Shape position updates
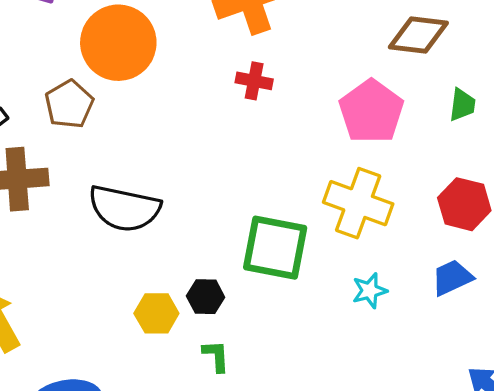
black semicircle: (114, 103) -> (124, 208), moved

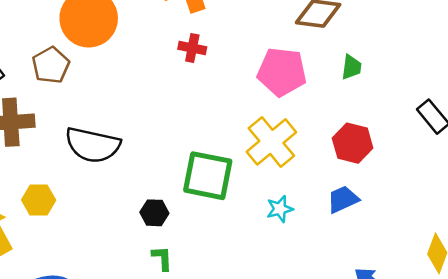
pink pentagon: (371, 111) -> (282, 72), turned -30
yellow cross: (358, 203) -> (271, 142), turned 30
yellow hexagon: (156, 313) -> (39, 200), moved

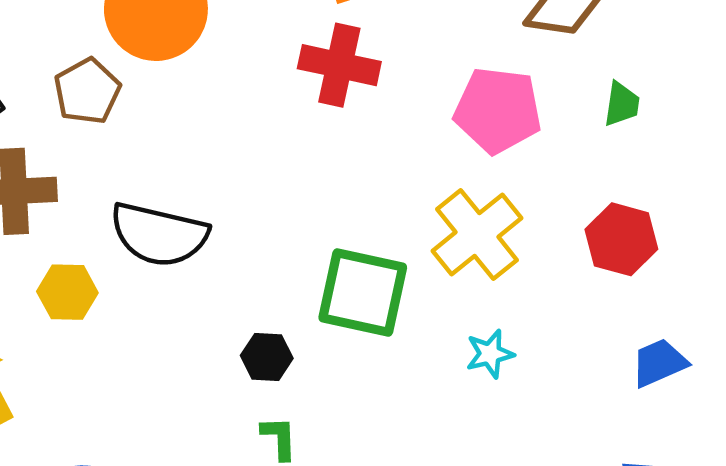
red cross: (192, 48) -> (339, 65), size x1.6
blue trapezoid: (343, 199) -> (659, 363), moved
yellow hexagon: (39, 200) -> (67, 292), moved

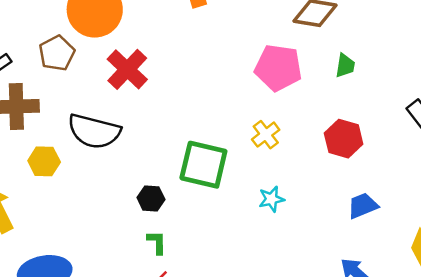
red cross: (339, 65) -> (127, 69), moved, turned 30
yellow cross: (477, 235) -> (266, 135), size x0.6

PROBLEM DETAILS
Return all lines in the entries above that carry the word "cross".

SOLUTION FOR THIS EXERCISE
yellow cross: (358, 203) -> (271, 142), turned 30
red cross: (192, 48) -> (339, 65), size x1.6
red cross: (339, 65) -> (127, 69), moved, turned 30
yellow cross: (477, 235) -> (266, 135), size x0.6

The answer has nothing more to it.